WORK TASK
An exact copy of the entries is required, with every image omitted.

---------- RECORDS PROVIDED

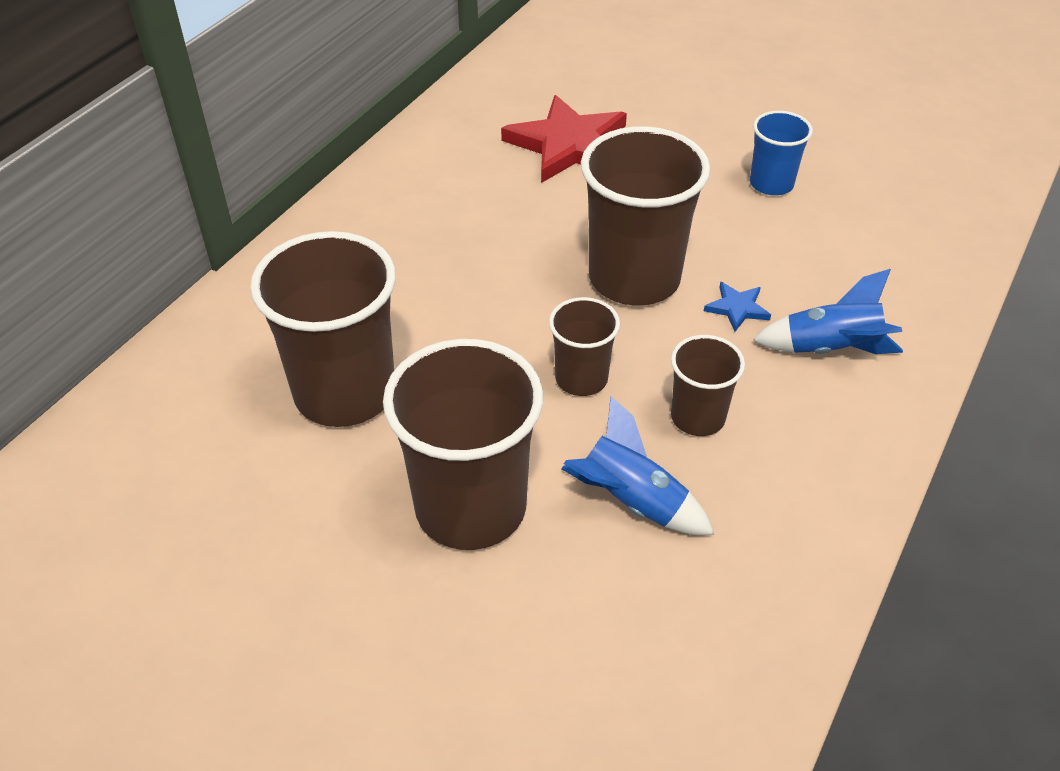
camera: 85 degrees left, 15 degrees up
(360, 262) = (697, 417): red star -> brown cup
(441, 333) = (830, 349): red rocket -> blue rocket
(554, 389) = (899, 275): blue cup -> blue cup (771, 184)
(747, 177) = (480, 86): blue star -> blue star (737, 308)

--------------------

RESULT FOR THIS TASK
camera: 85 degrees left, 15 degrees up
(360, 262) = (697, 417): red star -> brown cup
(441, 333) = (830, 349): red rocket -> blue rocket
(554, 389) = (899, 275): blue cup -> blue cup (771, 184)
(747, 177) = (480, 86): blue star -> blue star (737, 308)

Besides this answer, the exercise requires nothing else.